### [DIRECTIONS]
Identify each line in the records below that contains the word "orange", and copy it.

***** DATA *****

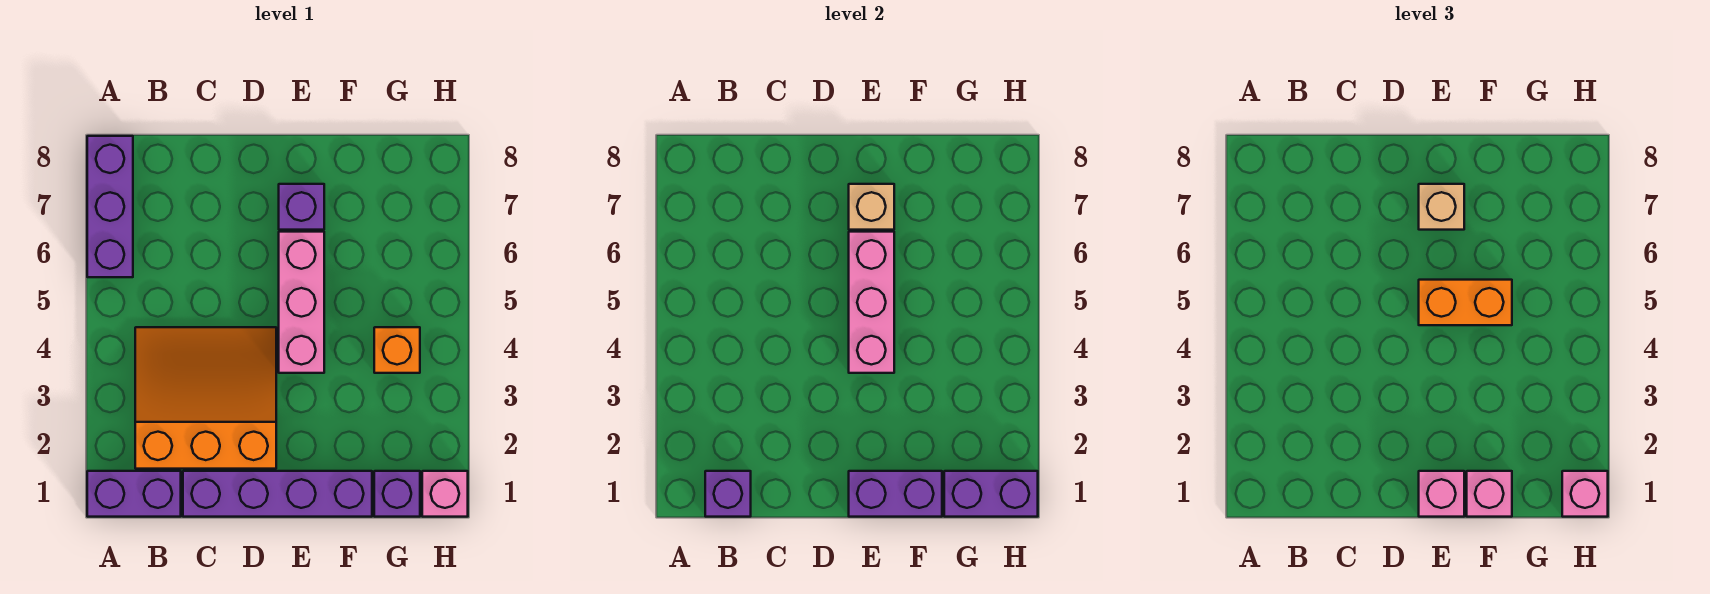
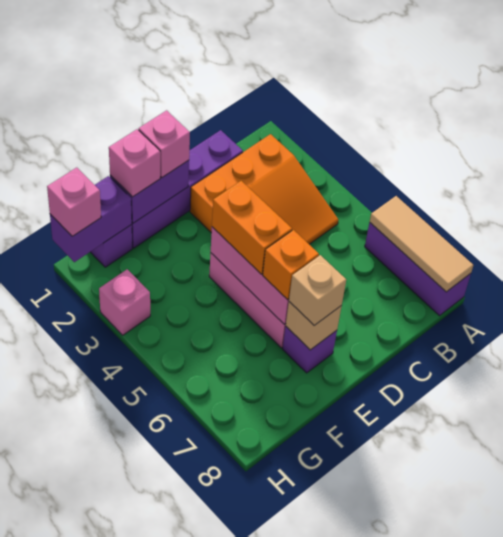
purple brick A1:B1 level 1 -> none
none -> tan tile A6:A8 level 2
purple brick B1 level 2 -> none
orange brick E5:F5 level 3 -> orange brick E4:E5 level 3
orange brick G4 level 1 -> orange brick E6 level 3
pink brick H1 level 1 -> pink brick H3 level 1

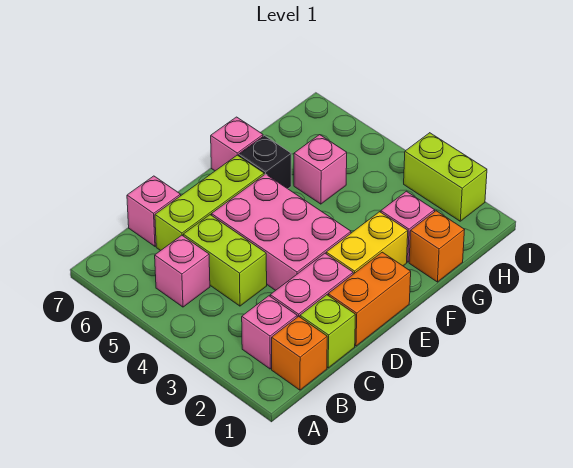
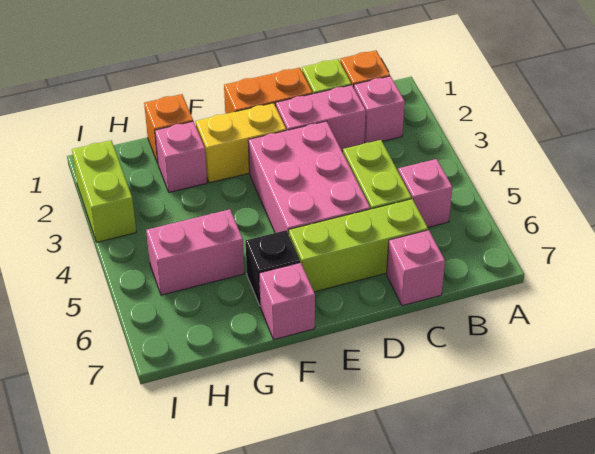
pink brick G5 level 1 -> pink brick G5:H5 level 1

*****

### [COMPLETED EXERCISE]
orange brick E5:F5 level 3 -> orange brick E4:E5 level 3
orange brick G4 level 1 -> orange brick E6 level 3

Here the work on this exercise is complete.